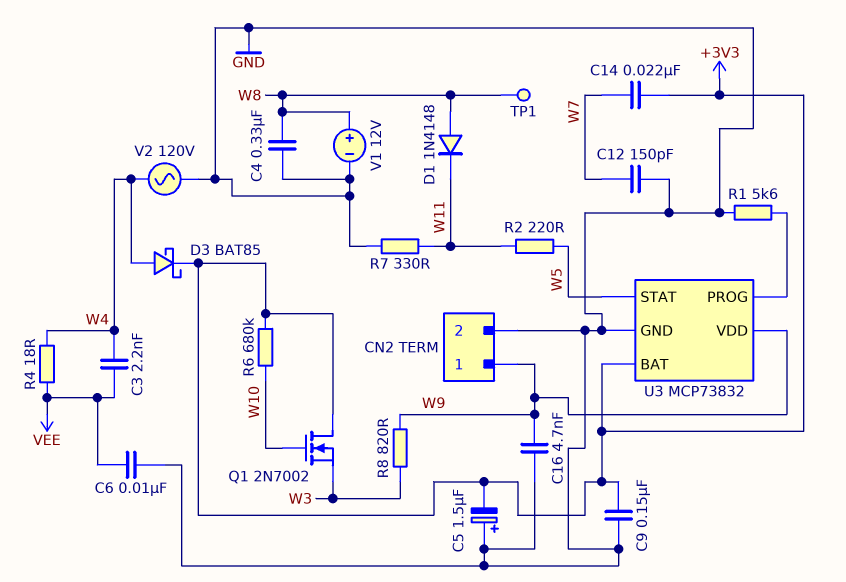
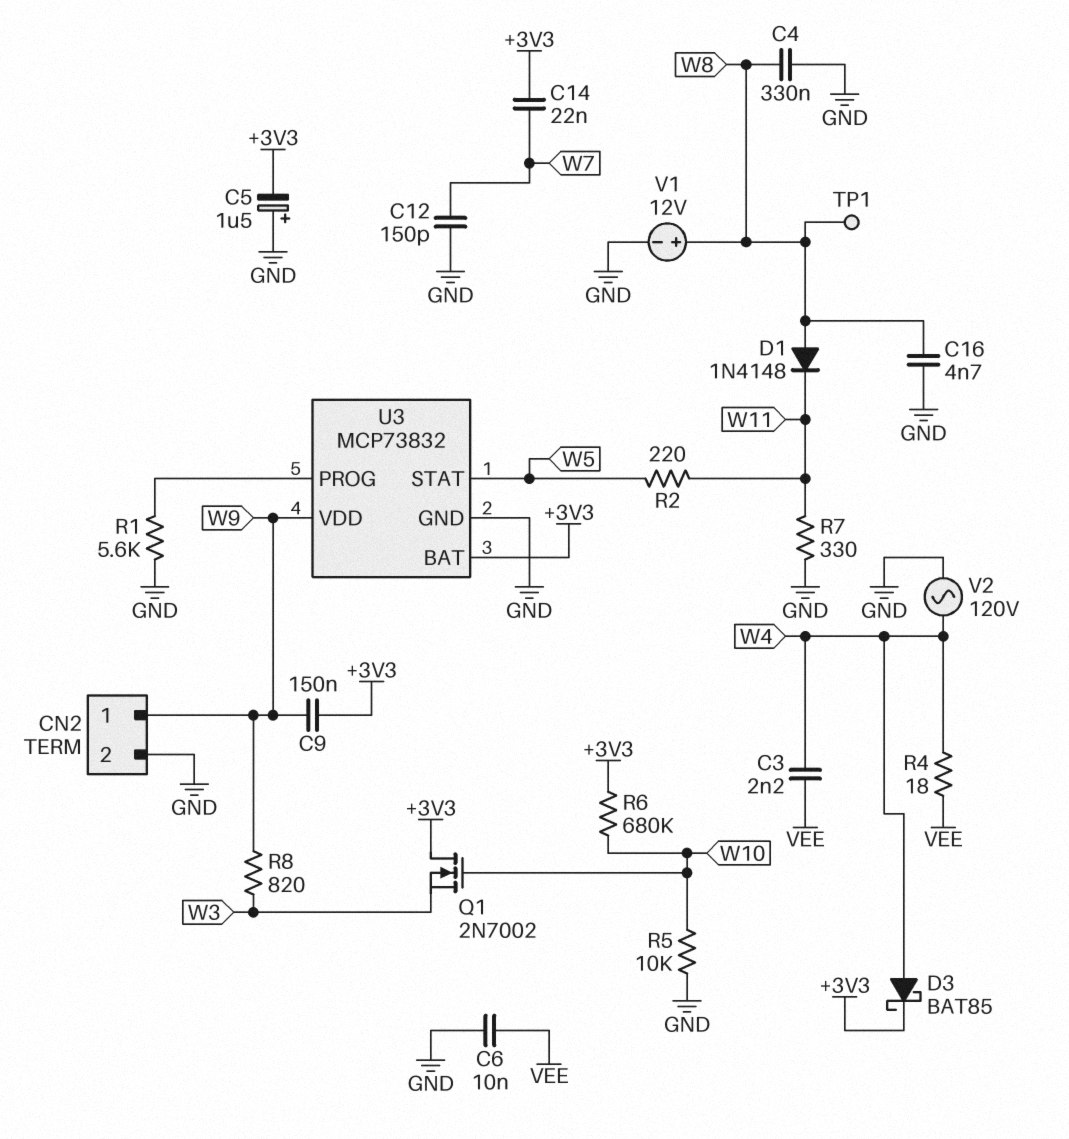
C9: 150nF (+3V3, GND) -> 150nF (+3V3, W9)
C16: 4.7nF (GND, W9) -> 4.7nF (GND, W8)
R5: none -> 10k (GND, W10)

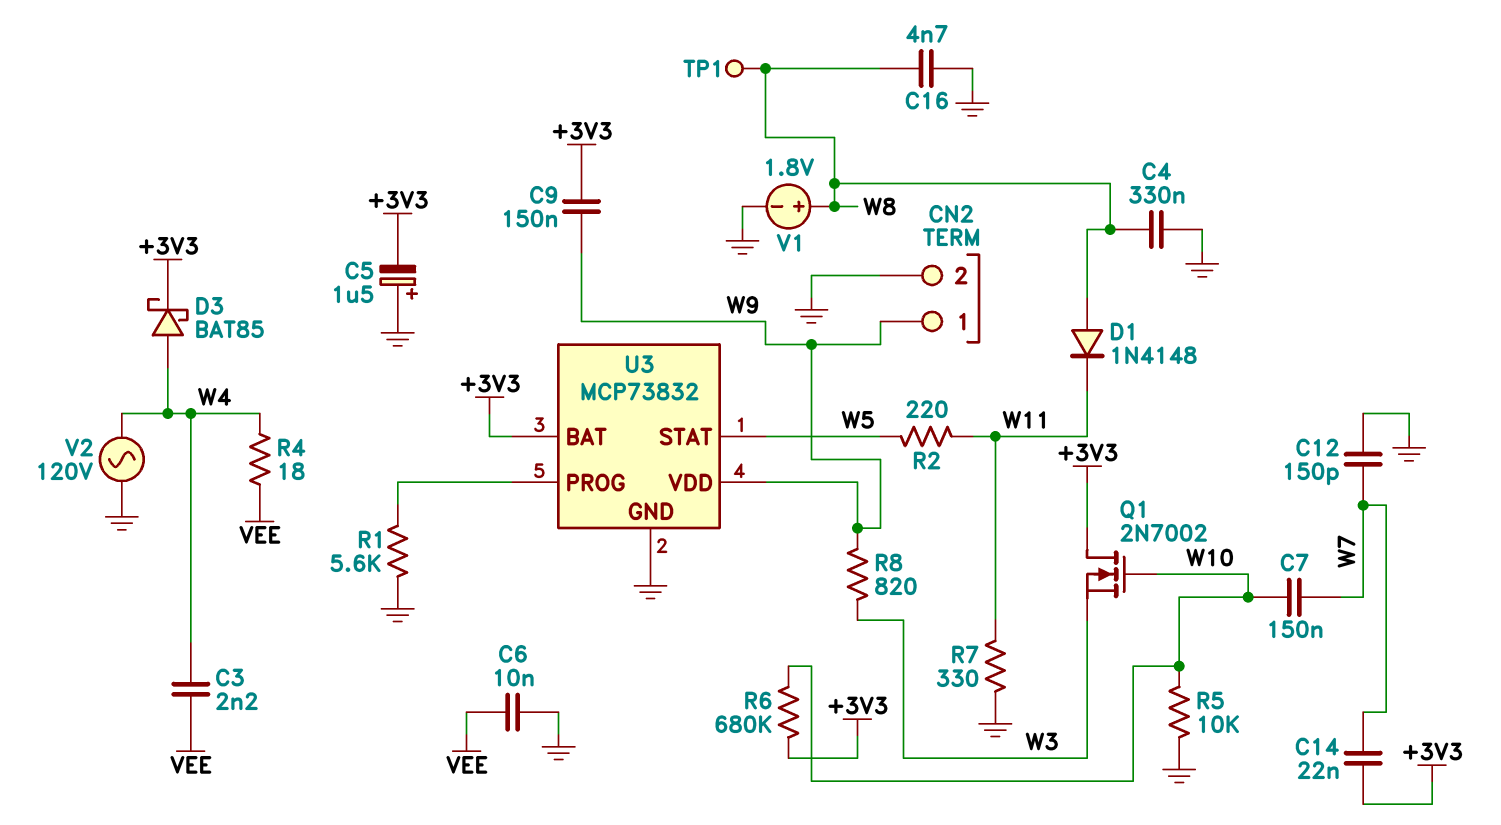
C7: none -> 150nF (W7, W10)
V1: 12V (plus W8, minus GND) -> 1.8V (plus W8, minus GND)

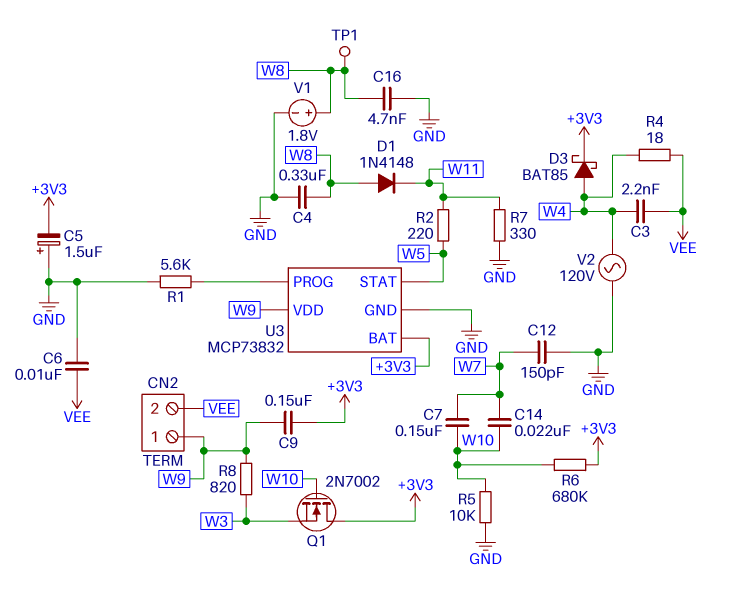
C14: 22nF (+3V3, W7) -> 22nF (W7, W10)
CN2 pin 2: GND -> VEE

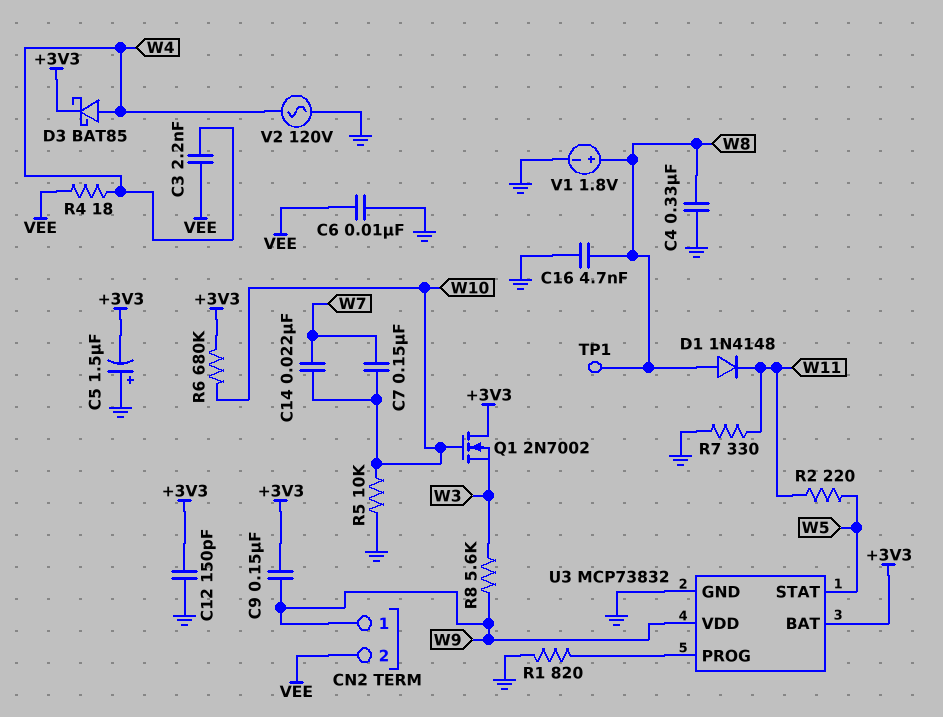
C12: 150pF (GND, W7) -> 150pF (+3V3, GND)
R1: 5.6k (GND, U3/PROG) -> 820 (GND, U3/PROG)
R8: 820 (W3, W9) -> 5.6k (W3, W9)

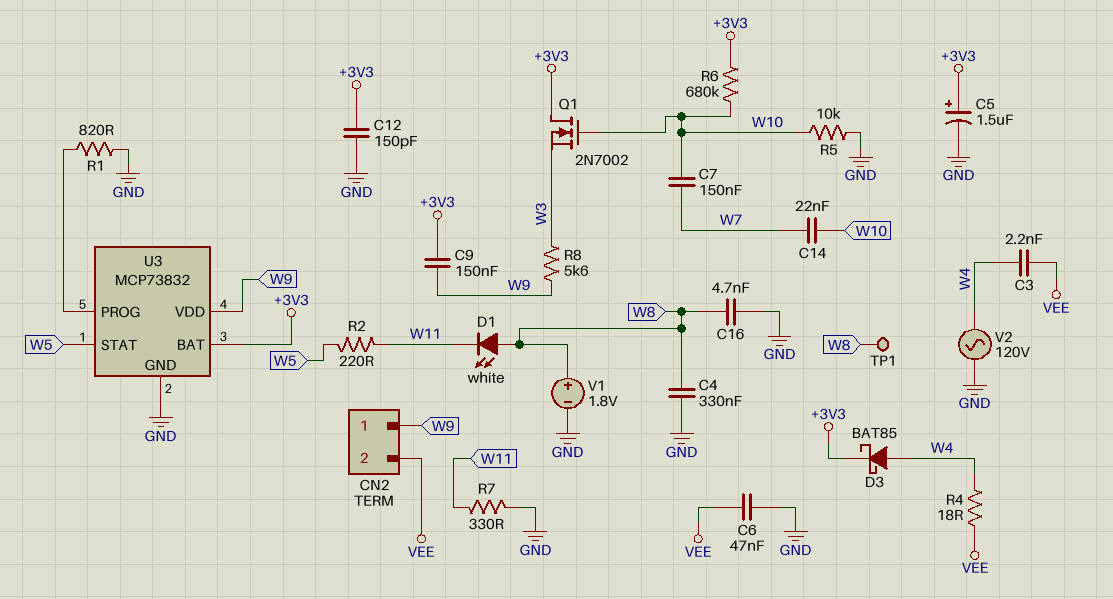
C5: 1.5uF (plus GND, minus +3V3) -> 1.5uF (plus +3V3, minus GND)
C6: 10nF (GND, VEE) -> 47nF (GND, VEE)
D1: diode 1N4148 (A W8, K W11) -> LED white (A W8, K W11)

◆ **Task description**
The output is the lines from the start of the data above through the line containing "C6: 10nF (GND, VEE) -> 47nF (GND, VEE)", unchanged, with any picture left out.

◆ **Your solution**
C9: 150nF (+3V3, GND) -> 150nF (+3V3, W9)
C16: 4.7nF (GND, W9) -> 4.7nF (GND, W8)
R5: none -> 10k (GND, W10)

C7: none -> 150nF (W7, W10)
V1: 12V (plus W8, minus GND) -> 1.8V (plus W8, minus GND)

C14: 22nF (+3V3, W7) -> 22nF (W7, W10)
CN2 pin 2: GND -> VEE

C12: 150pF (GND, W7) -> 150pF (+3V3, GND)
R1: 5.6k (GND, U3/PROG) -> 820 (GND, U3/PROG)
R8: 820 (W3, W9) -> 5.6k (W3, W9)

C5: 1.5uF (plus GND, minus +3V3) -> 1.5uF (plus +3V3, minus GND)
C6: 10nF (GND, VEE) -> 47nF (GND, VEE)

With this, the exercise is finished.